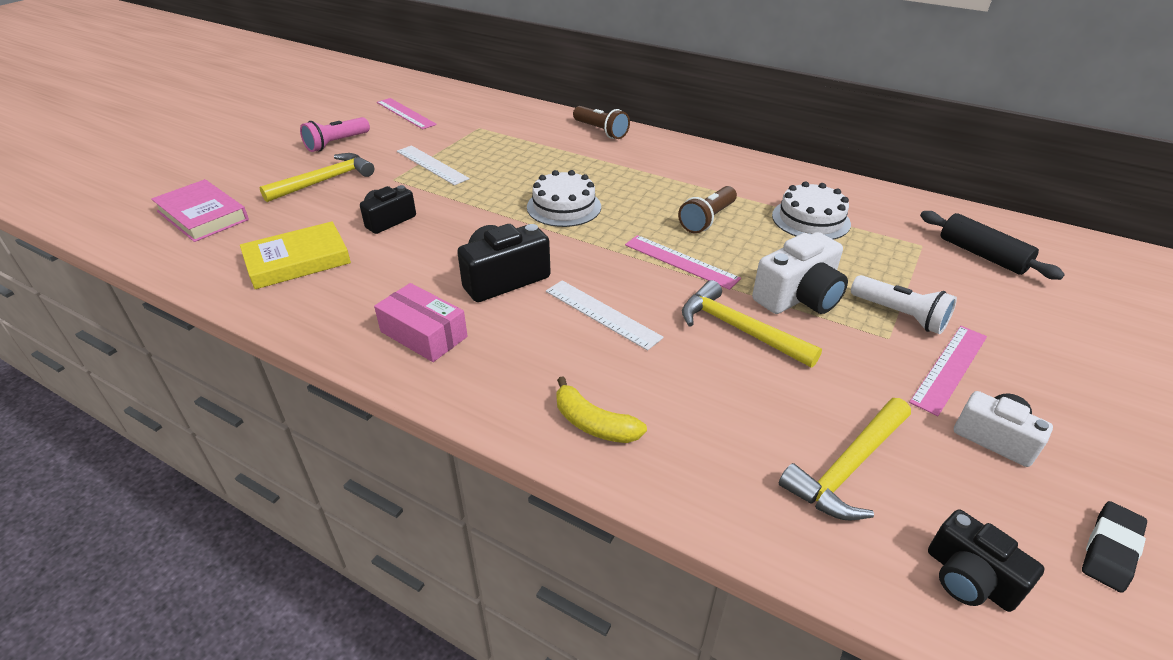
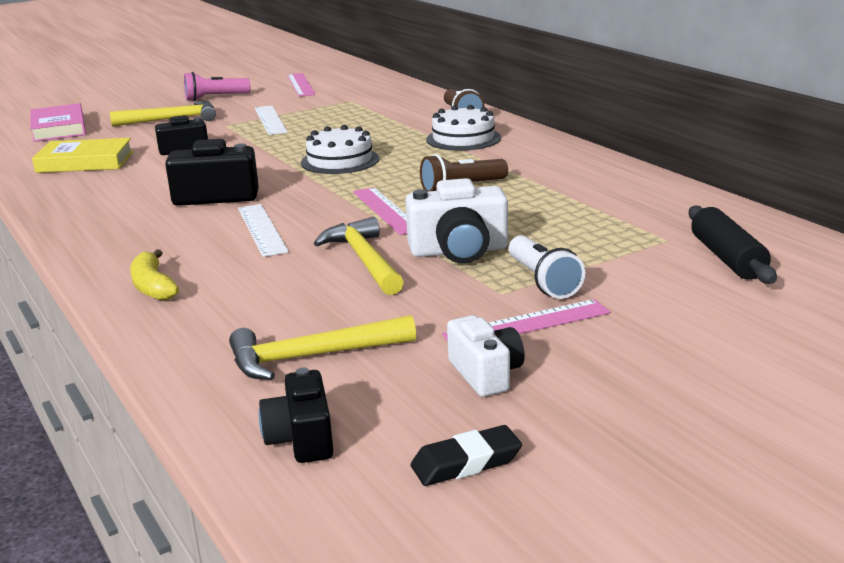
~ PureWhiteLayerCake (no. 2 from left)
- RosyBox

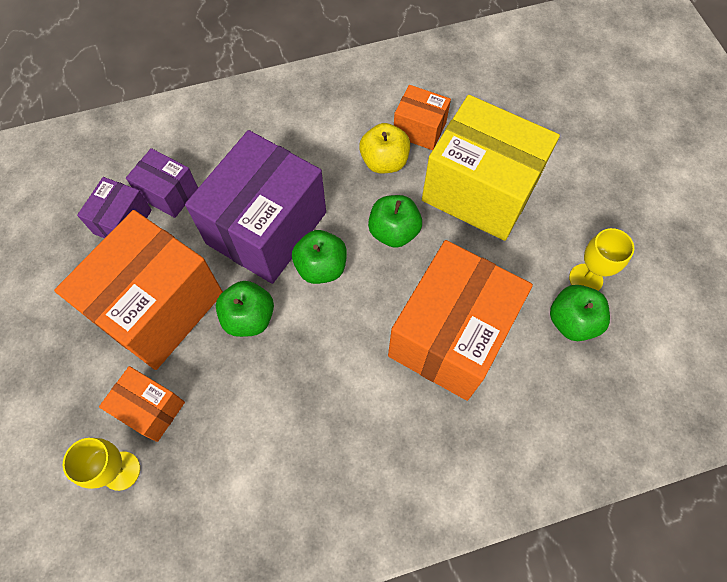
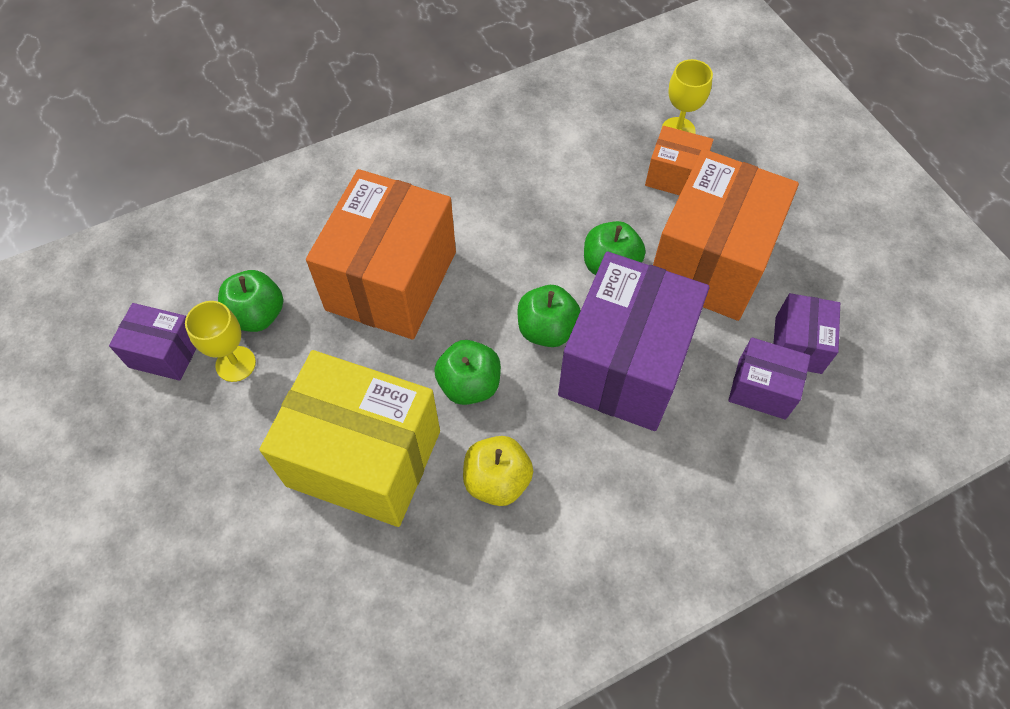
- BrightOrangeBox (no. 3 from left)
+ PurpleBox (no. 1 from left)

____________________

## Assigned task
Where a line above includes "from", copy that line.

## Solution to the exercise
~ PureWhiteLayerCake (no. 2 from left)
- BrightOrangeBox (no. 3 from left)
+ PurpleBox (no. 1 from left)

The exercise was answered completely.